Activity
Each record must be copied in full and unchanged; any image it holds is excluded.

Data shown

+ + + +

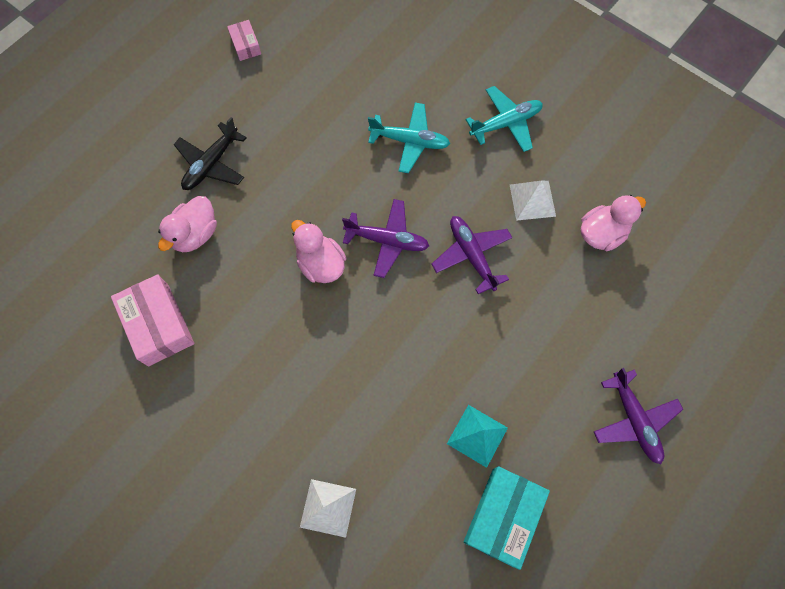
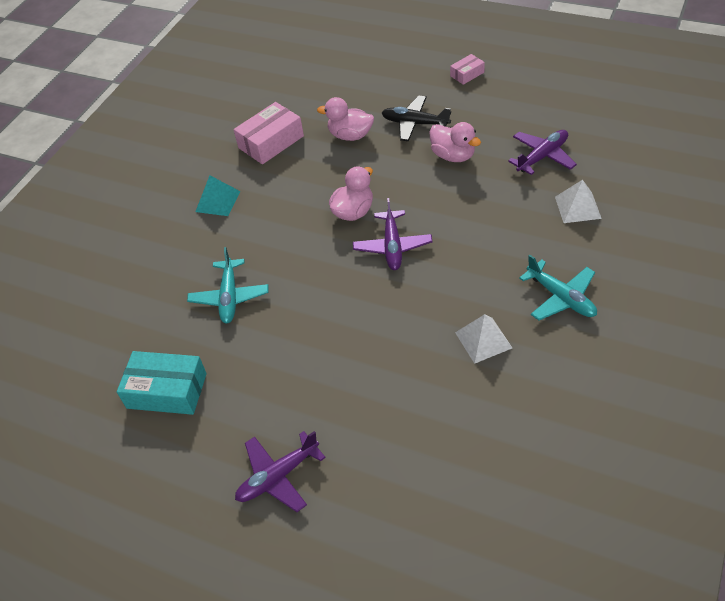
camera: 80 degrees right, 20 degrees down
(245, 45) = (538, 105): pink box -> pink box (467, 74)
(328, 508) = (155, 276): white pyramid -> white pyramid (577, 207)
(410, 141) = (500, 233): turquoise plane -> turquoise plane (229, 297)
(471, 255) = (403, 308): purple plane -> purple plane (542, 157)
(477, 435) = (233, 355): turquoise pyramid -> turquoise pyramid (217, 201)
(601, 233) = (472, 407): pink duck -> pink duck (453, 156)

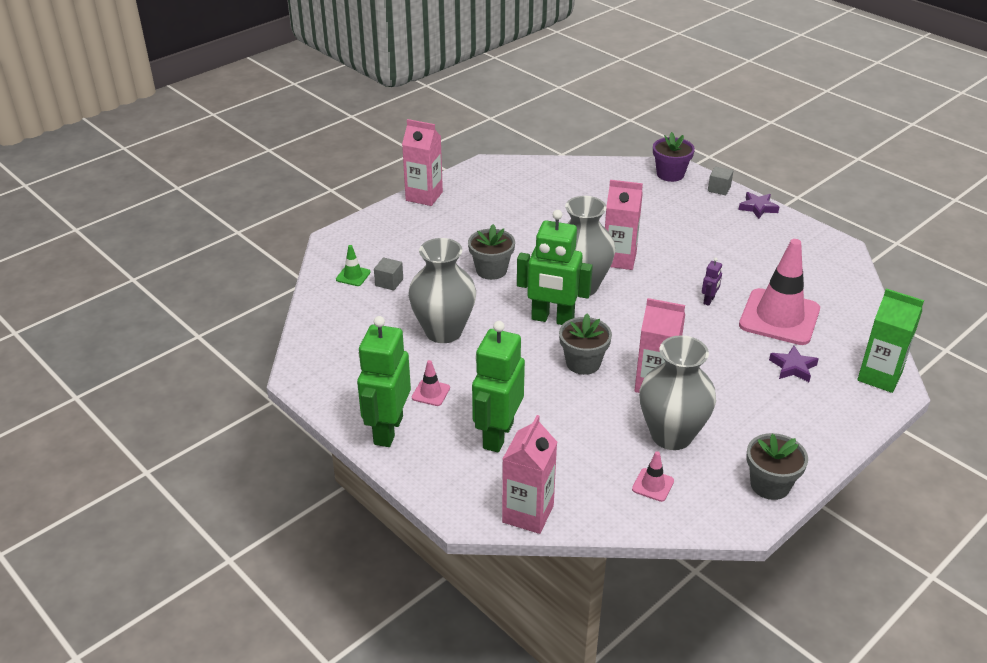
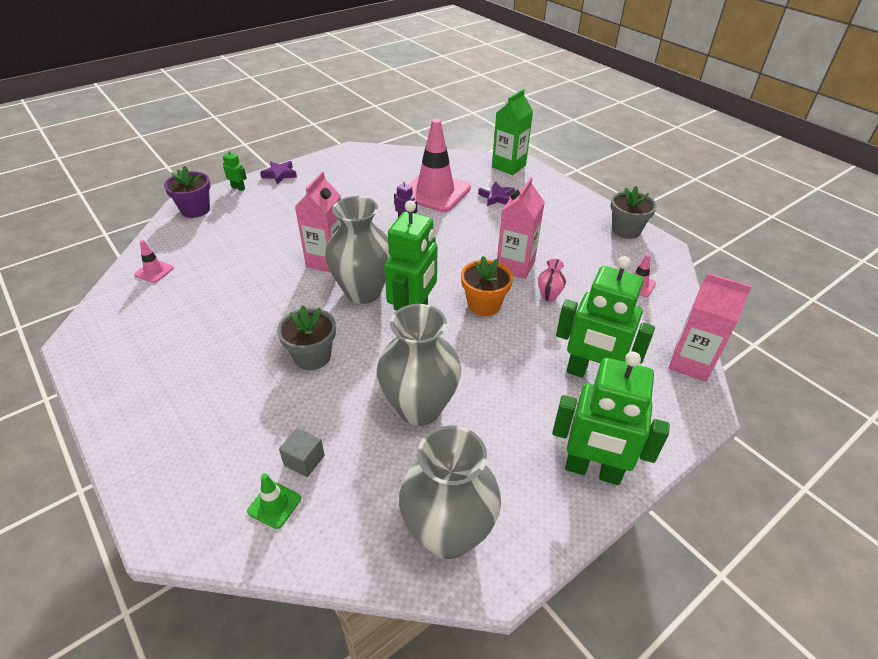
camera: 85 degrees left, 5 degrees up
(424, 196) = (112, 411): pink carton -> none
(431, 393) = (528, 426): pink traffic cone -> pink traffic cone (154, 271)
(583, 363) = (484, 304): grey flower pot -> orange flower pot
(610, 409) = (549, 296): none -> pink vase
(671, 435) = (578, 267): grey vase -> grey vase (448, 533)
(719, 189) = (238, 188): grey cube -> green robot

+ + + +

Exercise result
camera: 80 degrees right, 20 degrees down
(245, 45) = (538, 105): pink box -> pink box (467, 74)
(328, 508) = (155, 276): white pyramid -> white pyramid (577, 207)
(410, 141) = (500, 233): turquoise plane -> turquoise plane (229, 297)
(471, 255) = (403, 308): purple plane -> purple plane (542, 157)
(477, 435) = (233, 355): turquoise pyramid -> turquoise pyramid (217, 201)
(601, 233) = (472, 407): pink duck -> pink duck (453, 156)

camera: 85 degrees left, 5 degrees up
(424, 196) = (112, 411): pink carton -> none
(431, 393) = (528, 426): pink traffic cone -> pink traffic cone (154, 271)
(583, 363) = (484, 304): grey flower pot -> orange flower pot
(610, 409) = (549, 296): none -> pink vase
(671, 435) = (578, 267): grey vase -> grey vase (448, 533)
(719, 189) = (238, 188): grey cube -> green robot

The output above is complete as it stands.